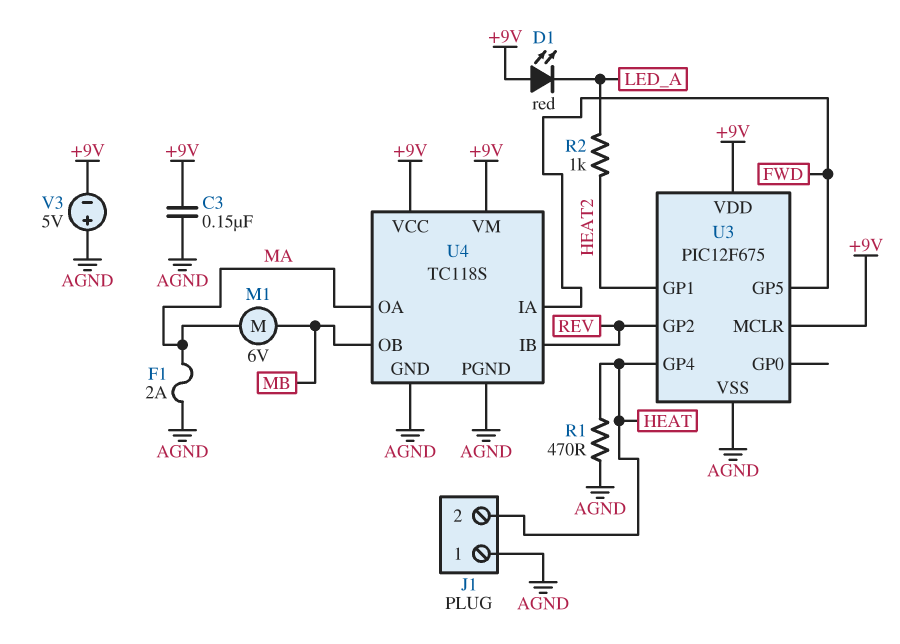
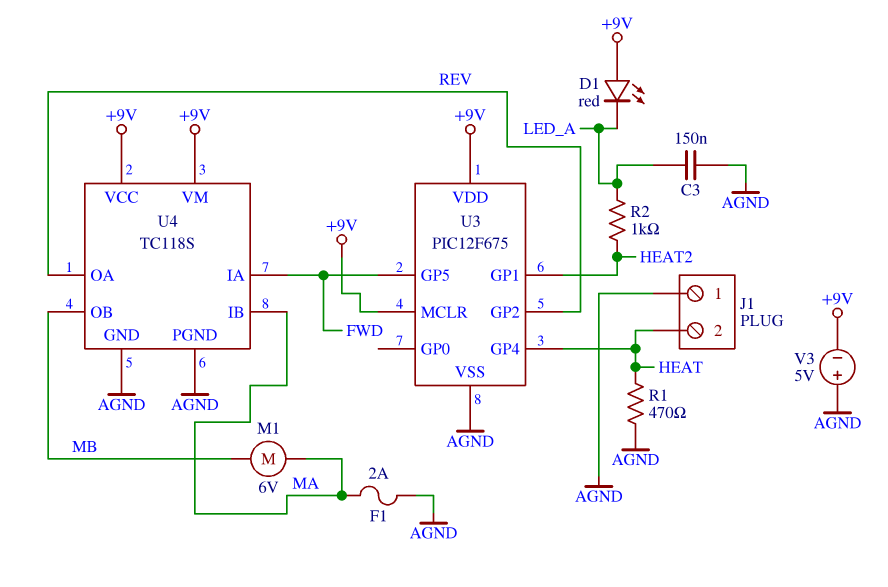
C3: 150nF (+9V, AGND) -> 150nF (AGND, LED_A)
U4 pin IB: REV -> MA
U4 pin OA: MA -> REV

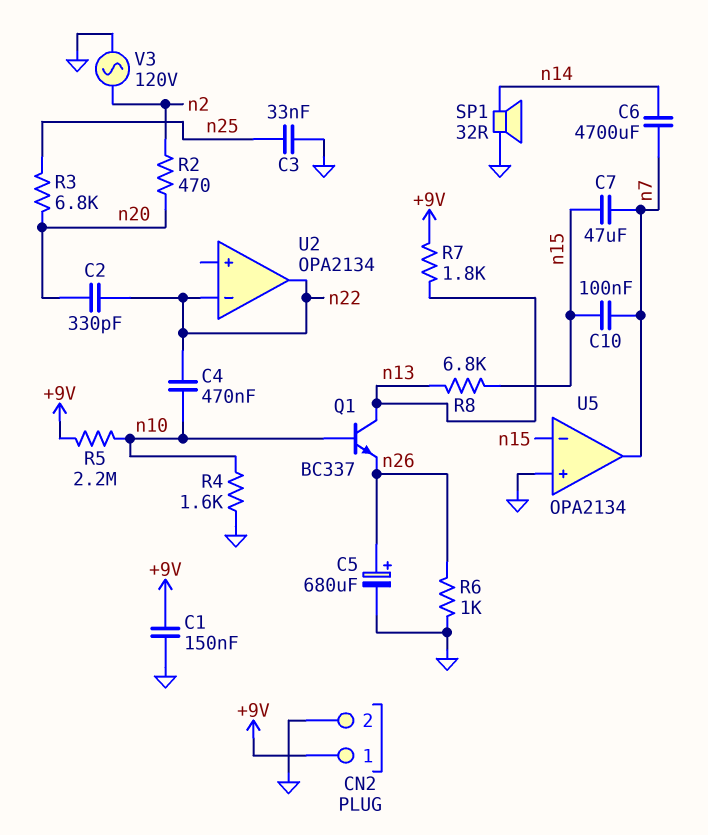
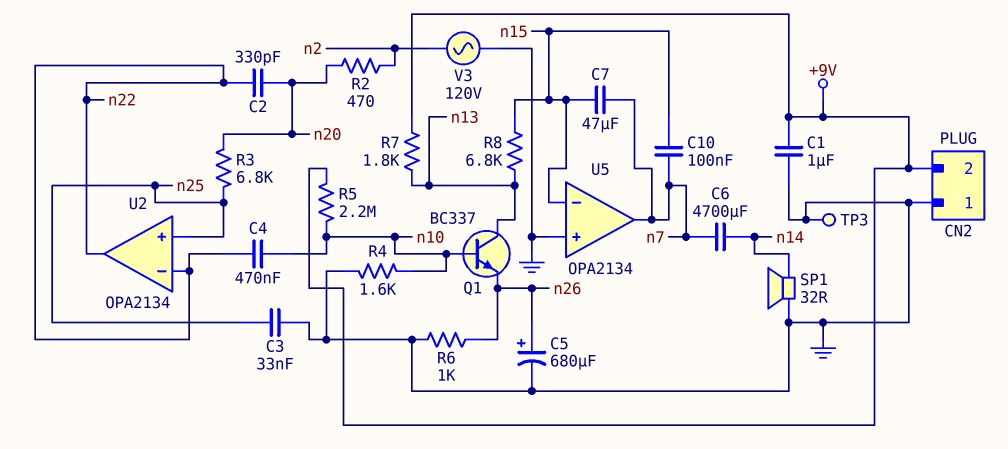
C1: 150nF (+9V, GND) -> 1uF (+9V, GND)
CN2 pin 1: +9V -> GND
CN2 pin 2: GND -> +9V
TP3: none -> test point (GND)
U2 pin in+: none -> n25

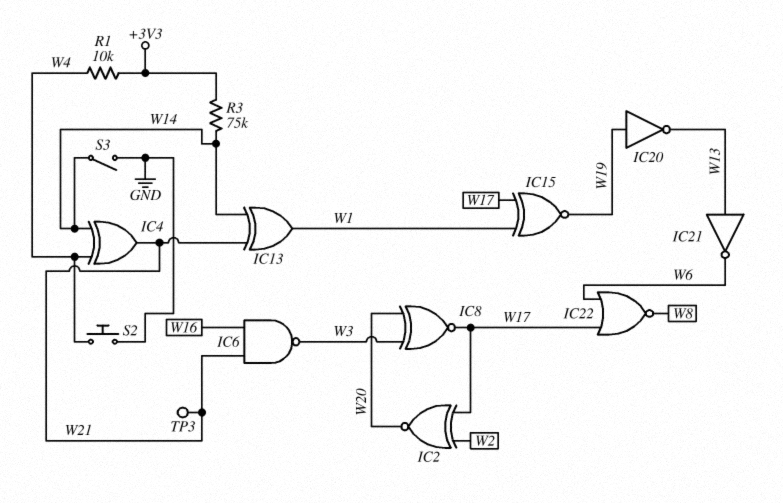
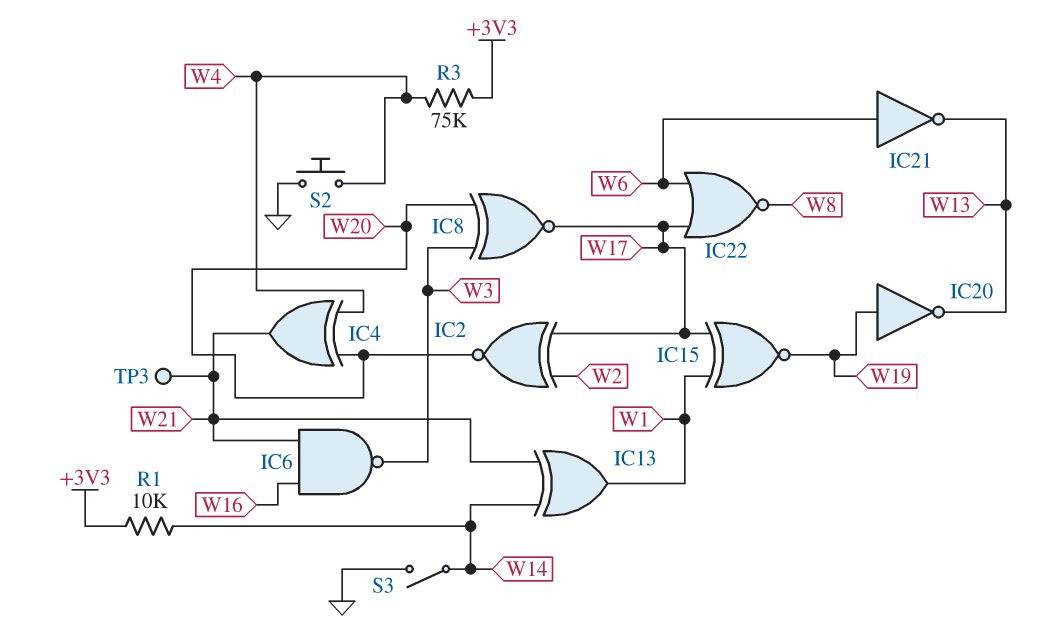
IC4: XOR (in W4, in W14, out W21) -> XOR (in W4, in W20, out W21)
IC21: NOT (in W13, out W6) -> NOT (in W6, out W13)
R1: 10k (+3V3, W4) -> 10k (+3V3, W14)
R3: 75k (+3V3, W14) -> 75k (+3V3, W4)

*TASK BRIEF*:
Please reproduce the data above word for word, skipping all images.

*ANSWER TO THE EXERCISE*:
C3: 150nF (+9V, AGND) -> 150nF (AGND, LED_A)
U4 pin IB: REV -> MA
U4 pin OA: MA -> REV

C1: 150nF (+9V, GND) -> 1uF (+9V, GND)
CN2 pin 1: +9V -> GND
CN2 pin 2: GND -> +9V
TP3: none -> test point (GND)
U2 pin in+: none -> n25

IC4: XOR (in W4, in W14, out W21) -> XOR (in W4, in W20, out W21)
IC21: NOT (in W13, out W6) -> NOT (in W6, out W13)
R1: 10k (+3V3, W4) -> 10k (+3V3, W14)
R3: 75k (+3V3, W14) -> 75k (+3V3, W4)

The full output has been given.